(WHAT YOU ARE ASKED TO DO)
Every line containing the word "banana" must be pulled from the records.

───── INFORMATION SHOWN ─────

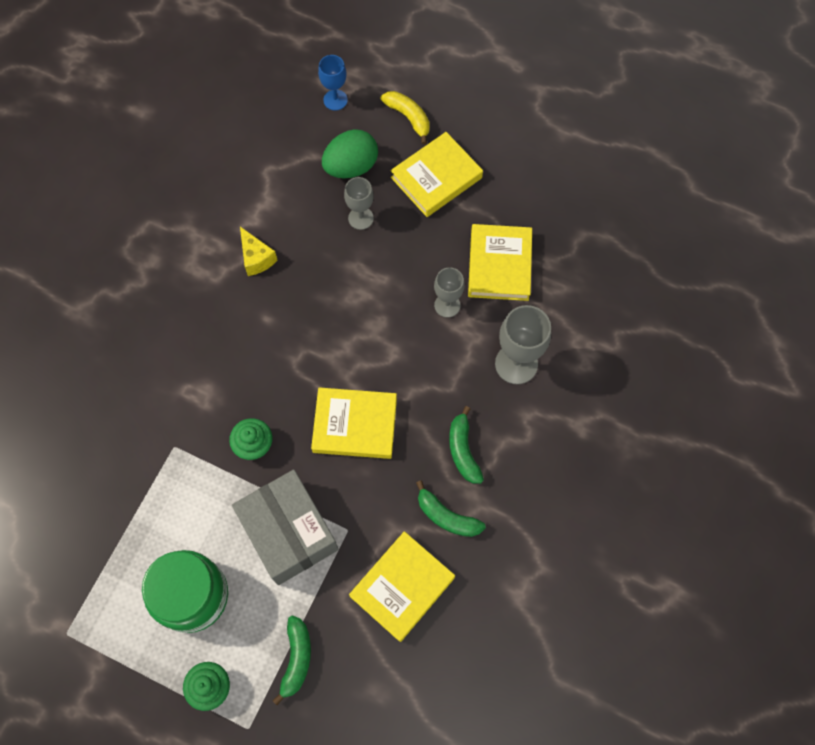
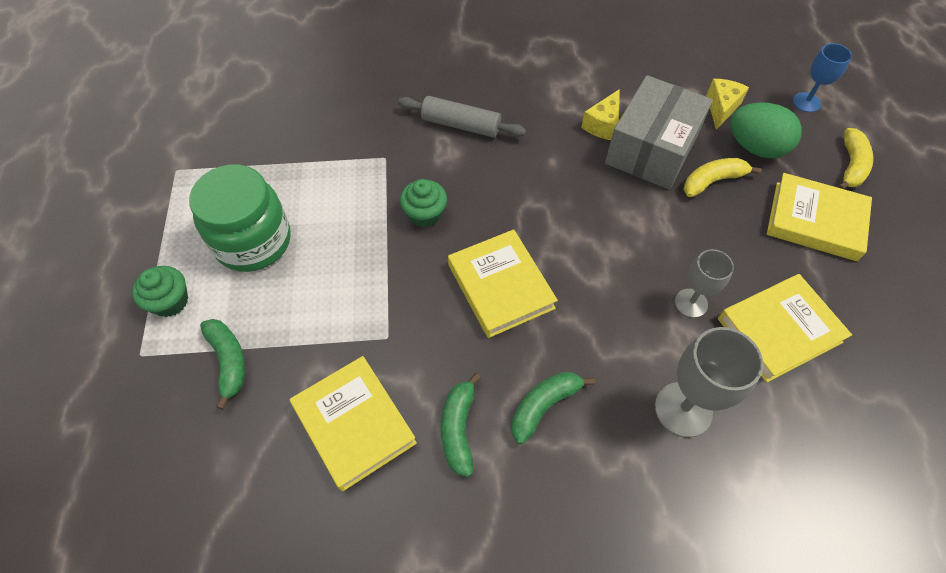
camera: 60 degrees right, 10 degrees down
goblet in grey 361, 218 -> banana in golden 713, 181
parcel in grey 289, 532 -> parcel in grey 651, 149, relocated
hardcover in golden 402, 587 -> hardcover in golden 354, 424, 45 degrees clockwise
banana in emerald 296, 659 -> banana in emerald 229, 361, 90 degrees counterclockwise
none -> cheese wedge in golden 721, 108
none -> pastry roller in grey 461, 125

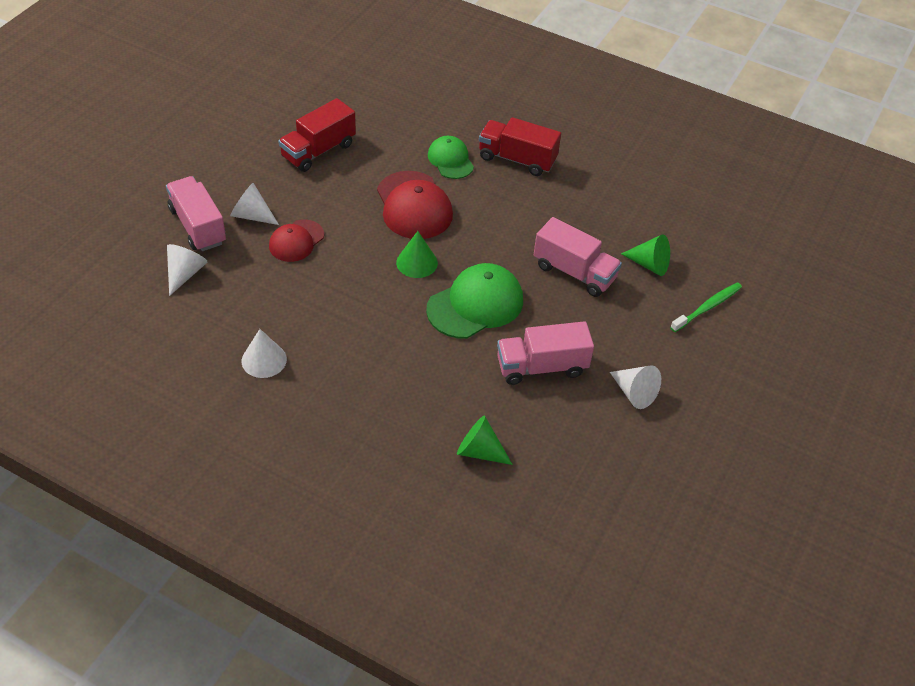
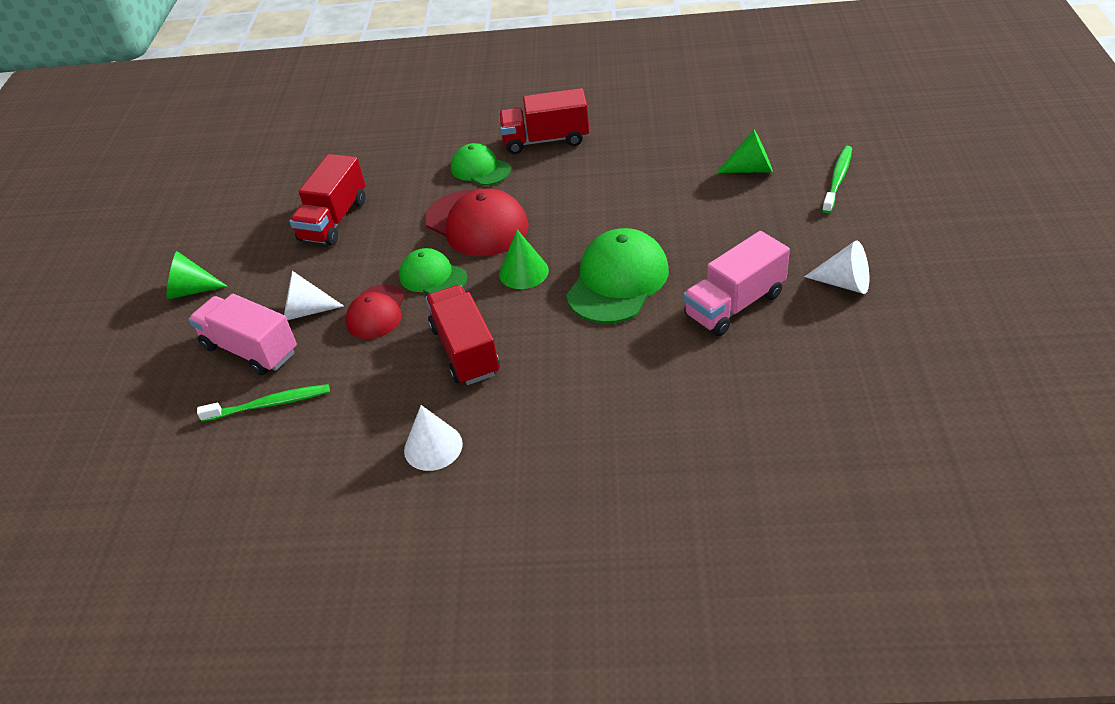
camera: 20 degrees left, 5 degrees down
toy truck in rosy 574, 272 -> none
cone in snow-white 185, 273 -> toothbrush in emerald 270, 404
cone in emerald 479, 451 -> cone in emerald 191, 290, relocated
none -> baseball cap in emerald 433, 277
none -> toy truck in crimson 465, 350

─────
───── INFORMATION SHOWN ─────

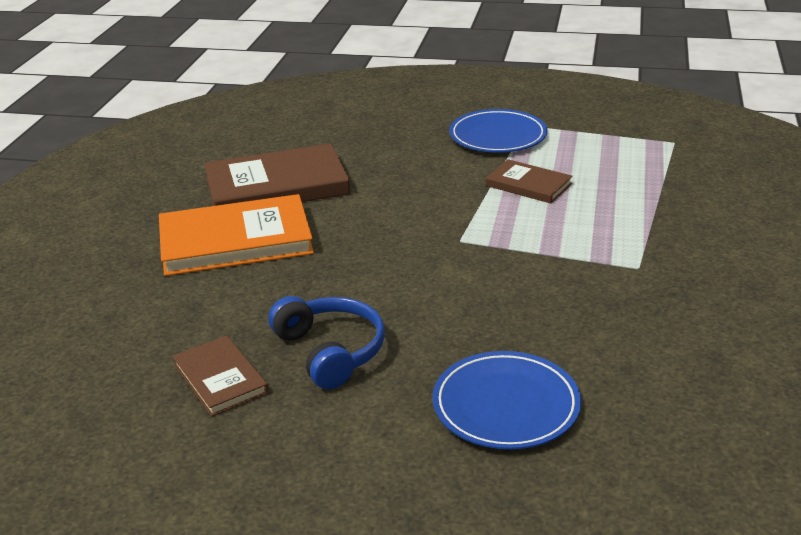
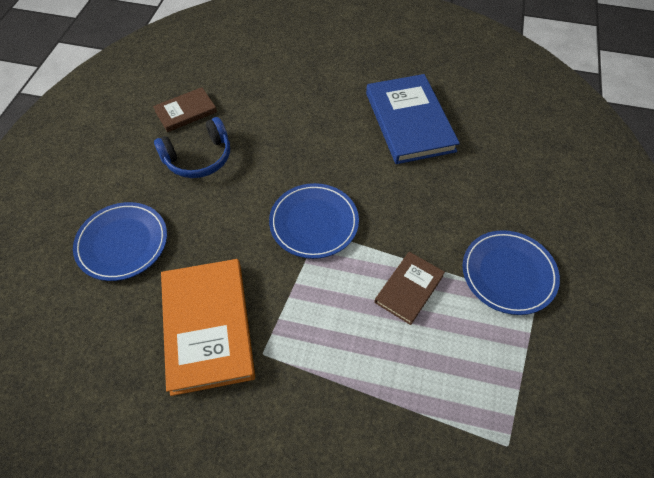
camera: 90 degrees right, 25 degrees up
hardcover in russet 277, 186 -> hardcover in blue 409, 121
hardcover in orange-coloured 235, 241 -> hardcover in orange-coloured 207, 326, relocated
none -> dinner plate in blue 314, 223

─────

(ANSWER TO THIS TASK)
goblet in grey 361, 218 -> banana in golden 713, 181
banana in emerald 296, 659 -> banana in emerald 229, 361, 90 degrees counterclockwise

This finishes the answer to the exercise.